** Exercise material follows **
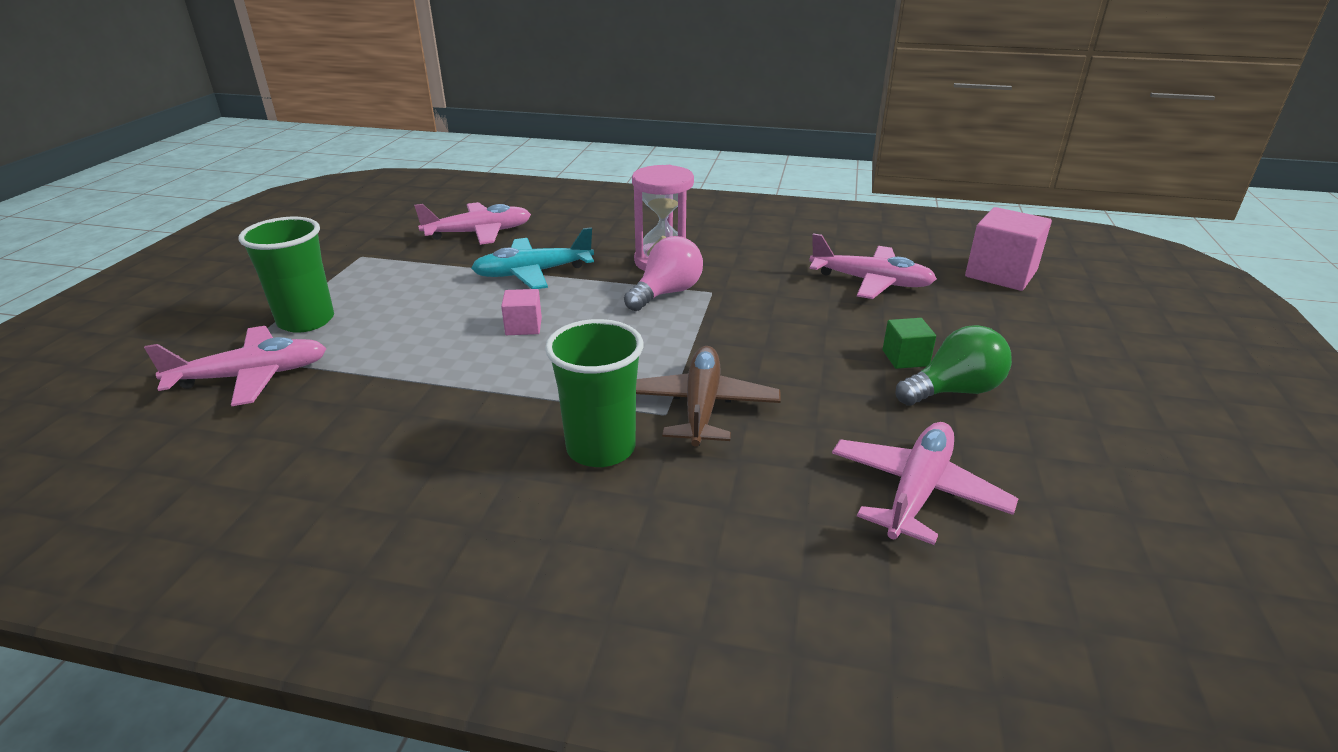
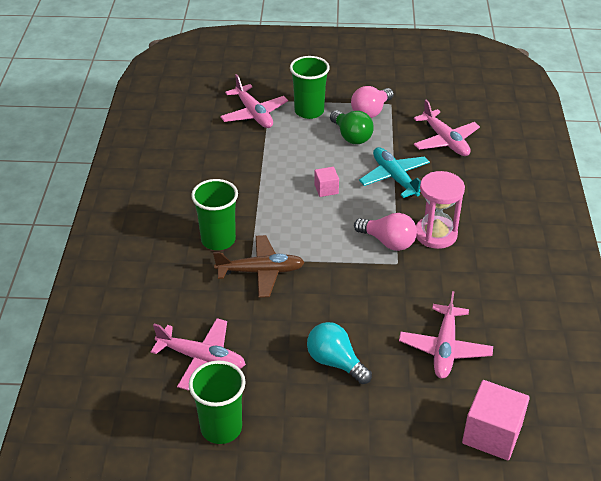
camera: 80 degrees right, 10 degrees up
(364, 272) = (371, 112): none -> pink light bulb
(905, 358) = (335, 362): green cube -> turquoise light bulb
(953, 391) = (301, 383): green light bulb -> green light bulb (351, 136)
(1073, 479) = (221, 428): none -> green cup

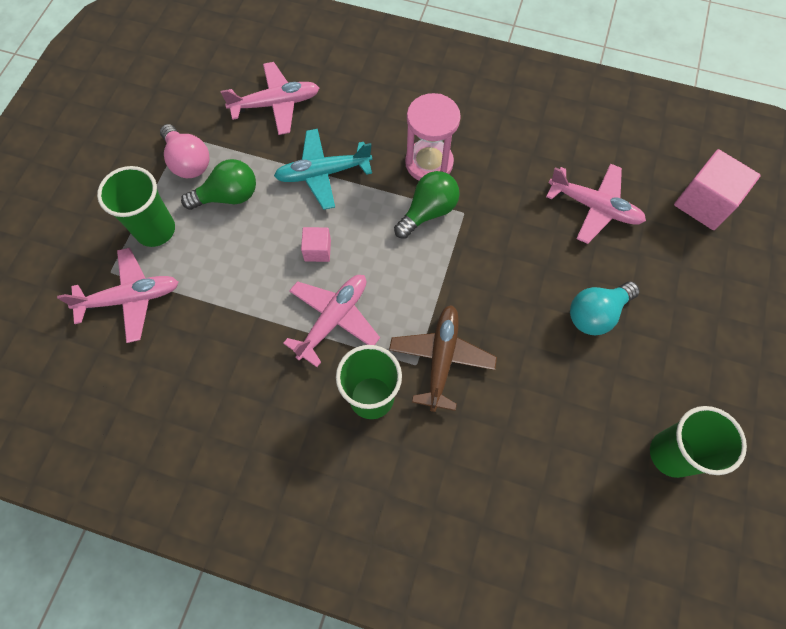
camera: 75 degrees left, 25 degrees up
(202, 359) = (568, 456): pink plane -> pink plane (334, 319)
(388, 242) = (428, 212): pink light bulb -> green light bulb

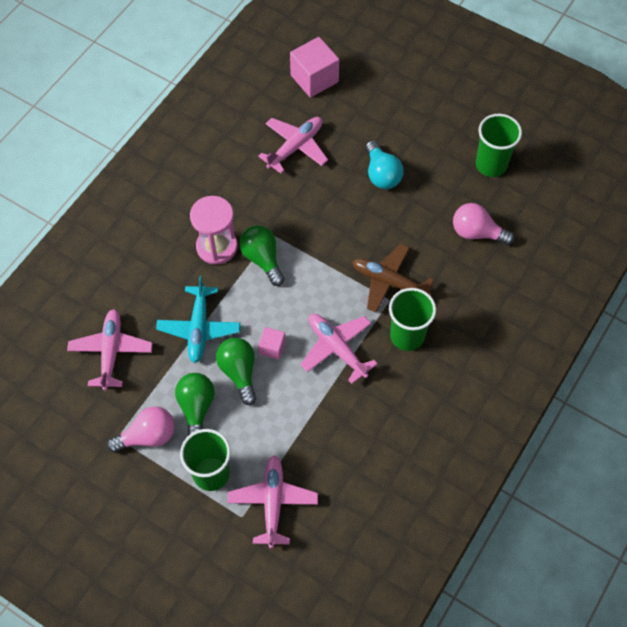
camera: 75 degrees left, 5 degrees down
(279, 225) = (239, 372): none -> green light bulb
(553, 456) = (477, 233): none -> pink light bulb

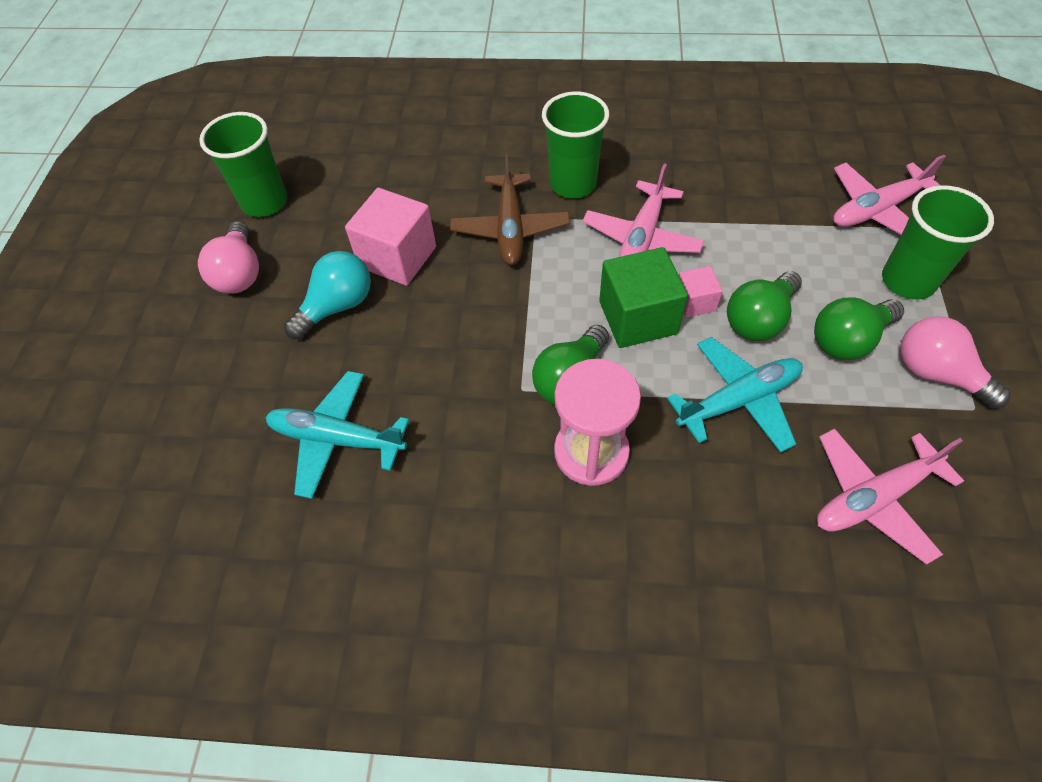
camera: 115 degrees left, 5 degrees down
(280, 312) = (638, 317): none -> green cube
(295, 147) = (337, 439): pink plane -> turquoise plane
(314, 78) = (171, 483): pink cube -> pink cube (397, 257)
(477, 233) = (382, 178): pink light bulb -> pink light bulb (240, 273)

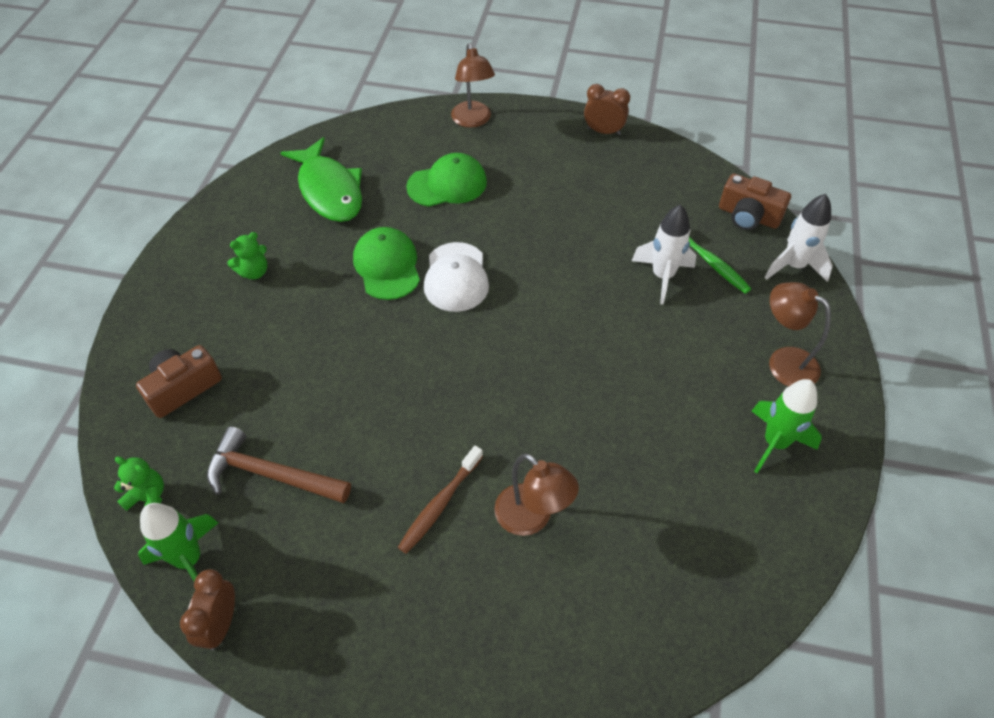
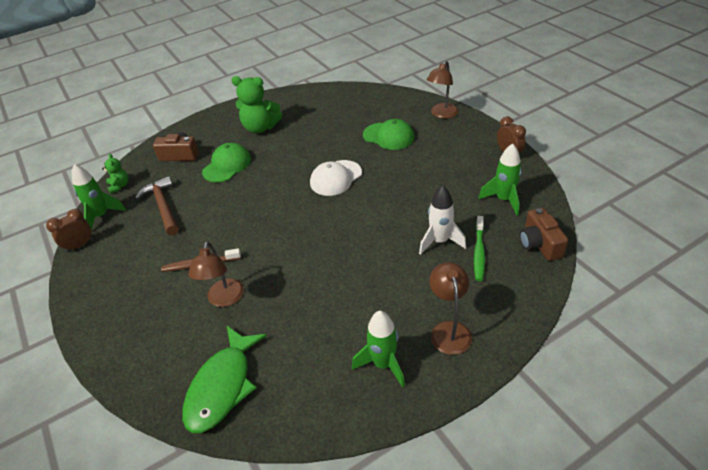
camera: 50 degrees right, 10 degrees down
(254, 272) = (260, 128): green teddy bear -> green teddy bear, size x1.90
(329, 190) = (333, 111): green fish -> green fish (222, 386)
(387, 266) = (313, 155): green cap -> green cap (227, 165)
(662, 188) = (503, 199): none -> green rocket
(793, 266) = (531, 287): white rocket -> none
** End of Exercise material **
▶ **Task instructions**: How many lines in this material contain the string "camera"? Only the number is wanted.

▶ **Solution**: 5